*** Given data

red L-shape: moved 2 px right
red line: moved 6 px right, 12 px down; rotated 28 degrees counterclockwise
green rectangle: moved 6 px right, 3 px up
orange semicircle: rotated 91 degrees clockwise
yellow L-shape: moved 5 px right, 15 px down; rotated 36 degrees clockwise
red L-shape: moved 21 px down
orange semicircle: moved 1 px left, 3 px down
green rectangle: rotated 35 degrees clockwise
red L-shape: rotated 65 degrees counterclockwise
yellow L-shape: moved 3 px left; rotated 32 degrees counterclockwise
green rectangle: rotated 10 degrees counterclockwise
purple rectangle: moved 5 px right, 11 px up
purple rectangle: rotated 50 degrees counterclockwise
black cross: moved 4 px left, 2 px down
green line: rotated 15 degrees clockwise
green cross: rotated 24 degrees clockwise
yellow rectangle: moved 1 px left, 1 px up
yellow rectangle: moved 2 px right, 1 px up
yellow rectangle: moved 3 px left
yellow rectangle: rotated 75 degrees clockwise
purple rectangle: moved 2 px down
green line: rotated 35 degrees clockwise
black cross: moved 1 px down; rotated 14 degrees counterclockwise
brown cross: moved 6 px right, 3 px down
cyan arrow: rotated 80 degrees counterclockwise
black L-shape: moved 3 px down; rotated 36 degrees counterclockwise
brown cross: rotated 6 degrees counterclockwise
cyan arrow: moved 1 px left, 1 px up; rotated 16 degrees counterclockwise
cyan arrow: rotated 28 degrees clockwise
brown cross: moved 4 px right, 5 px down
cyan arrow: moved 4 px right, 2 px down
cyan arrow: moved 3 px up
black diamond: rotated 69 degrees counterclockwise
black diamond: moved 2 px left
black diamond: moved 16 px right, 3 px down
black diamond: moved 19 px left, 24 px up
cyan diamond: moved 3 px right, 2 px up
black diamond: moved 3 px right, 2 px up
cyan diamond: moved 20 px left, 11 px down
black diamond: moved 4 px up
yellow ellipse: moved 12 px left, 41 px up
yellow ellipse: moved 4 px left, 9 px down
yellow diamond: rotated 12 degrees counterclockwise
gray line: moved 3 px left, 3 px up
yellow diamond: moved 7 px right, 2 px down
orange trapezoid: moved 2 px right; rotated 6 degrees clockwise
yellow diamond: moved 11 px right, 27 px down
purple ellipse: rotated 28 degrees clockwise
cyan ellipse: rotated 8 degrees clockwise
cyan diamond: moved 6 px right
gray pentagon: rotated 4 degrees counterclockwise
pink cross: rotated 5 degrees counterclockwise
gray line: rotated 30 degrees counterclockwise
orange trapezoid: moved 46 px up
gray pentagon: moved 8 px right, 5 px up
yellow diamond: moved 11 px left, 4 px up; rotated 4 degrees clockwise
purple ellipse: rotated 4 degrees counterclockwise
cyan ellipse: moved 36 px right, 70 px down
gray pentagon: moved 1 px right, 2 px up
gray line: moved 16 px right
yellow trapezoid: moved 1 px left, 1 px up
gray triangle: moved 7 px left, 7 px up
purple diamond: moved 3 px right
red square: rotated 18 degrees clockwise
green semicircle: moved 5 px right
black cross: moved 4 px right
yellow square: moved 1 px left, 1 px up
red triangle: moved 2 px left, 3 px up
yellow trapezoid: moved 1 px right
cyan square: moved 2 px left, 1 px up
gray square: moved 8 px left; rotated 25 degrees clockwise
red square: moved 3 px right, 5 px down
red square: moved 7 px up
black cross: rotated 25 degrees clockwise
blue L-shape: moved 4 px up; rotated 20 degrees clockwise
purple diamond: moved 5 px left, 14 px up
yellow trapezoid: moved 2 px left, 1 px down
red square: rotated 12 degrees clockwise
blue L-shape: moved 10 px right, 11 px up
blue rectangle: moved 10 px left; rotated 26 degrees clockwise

******

What is required:
Please copy the entire listing above, line for line, without changing anything.

Answer in full:
red L-shape: moved 2 px right
red line: moved 6 px right, 12 px down; rotated 28 degrees counterclockwise
green rectangle: moved 6 px right, 3 px up
orange semicircle: rotated 91 degrees clockwise
yellow L-shape: moved 5 px right, 15 px down; rotated 36 degrees clockwise
red L-shape: moved 21 px down
orange semicircle: moved 1 px left, 3 px down
green rectangle: rotated 35 degrees clockwise
red L-shape: rotated 65 degrees counterclockwise
yellow L-shape: moved 3 px left; rotated 32 degrees counterclockwise
green rectangle: rotated 10 degrees counterclockwise
purple rectangle: moved 5 px right, 11 px up
purple rectangle: rotated 50 degrees counterclockwise
black cross: moved 4 px left, 2 px down
green line: rotated 15 degrees clockwise
green cross: rotated 24 degrees clockwise
yellow rectangle: moved 1 px left, 1 px up
yellow rectangle: moved 2 px right, 1 px up
yellow rectangle: moved 3 px left
yellow rectangle: rotated 75 degrees clockwise
purple rectangle: moved 2 px down
green line: rotated 35 degrees clockwise
black cross: moved 1 px down; rotated 14 degrees counterclockwise
brown cross: moved 6 px right, 3 px down
cyan arrow: rotated 80 degrees counterclockwise
black L-shape: moved 3 px down; rotated 36 degrees counterclockwise
brown cross: rotated 6 degrees counterclockwise
cyan arrow: moved 1 px left, 1 px up; rotated 16 degrees counterclockwise
cyan arrow: rotated 28 degrees clockwise
brown cross: moved 4 px right, 5 px down
cyan arrow: moved 4 px right, 2 px down
cyan arrow: moved 3 px up
black diamond: rotated 69 degrees counterclockwise
black diamond: moved 2 px left
black diamond: moved 16 px right, 3 px down
black diamond: moved 19 px left, 24 px up
cyan diamond: moved 3 px right, 2 px up
black diamond: moved 3 px right, 2 px up
cyan diamond: moved 20 px left, 11 px down
black diamond: moved 4 px up
yellow ellipse: moved 12 px left, 41 px up
yellow ellipse: moved 4 px left, 9 px down
yellow diamond: rotated 12 degrees counterclockwise
gray line: moved 3 px left, 3 px up
yellow diamond: moved 7 px right, 2 px down
orange trapezoid: moved 2 px right; rotated 6 degrees clockwise
yellow diamond: moved 11 px right, 27 px down
purple ellipse: rotated 28 degrees clockwise
cyan ellipse: rotated 8 degrees clockwise
cyan diamond: moved 6 px right
gray pentagon: rotated 4 degrees counterclockwise
pink cross: rotated 5 degrees counterclockwise
gray line: rotated 30 degrees counterclockwise
orange trapezoid: moved 46 px up
gray pentagon: moved 8 px right, 5 px up
yellow diamond: moved 11 px left, 4 px up; rotated 4 degrees clockwise
purple ellipse: rotated 4 degrees counterclockwise
cyan ellipse: moved 36 px right, 70 px down
gray pentagon: moved 1 px right, 2 px up
gray line: moved 16 px right
yellow trapezoid: moved 1 px left, 1 px up
gray triangle: moved 7 px left, 7 px up
purple diamond: moved 3 px right
red square: rotated 18 degrees clockwise
green semicircle: moved 5 px right
black cross: moved 4 px right
yellow square: moved 1 px left, 1 px up
red triangle: moved 2 px left, 3 px up
yellow trapezoid: moved 1 px right
cyan square: moved 2 px left, 1 px up
gray square: moved 8 px left; rotated 25 degrees clockwise
red square: moved 3 px right, 5 px down
red square: moved 7 px up
black cross: rotated 25 degrees clockwise
blue L-shape: moved 4 px up; rotated 20 degrees clockwise
purple diamond: moved 5 px left, 14 px up
yellow trapezoid: moved 2 px left, 1 px down
red square: rotated 12 degrees clockwise
blue L-shape: moved 10 px right, 11 px up
blue rectangle: moved 10 px left; rotated 26 degrees clockwise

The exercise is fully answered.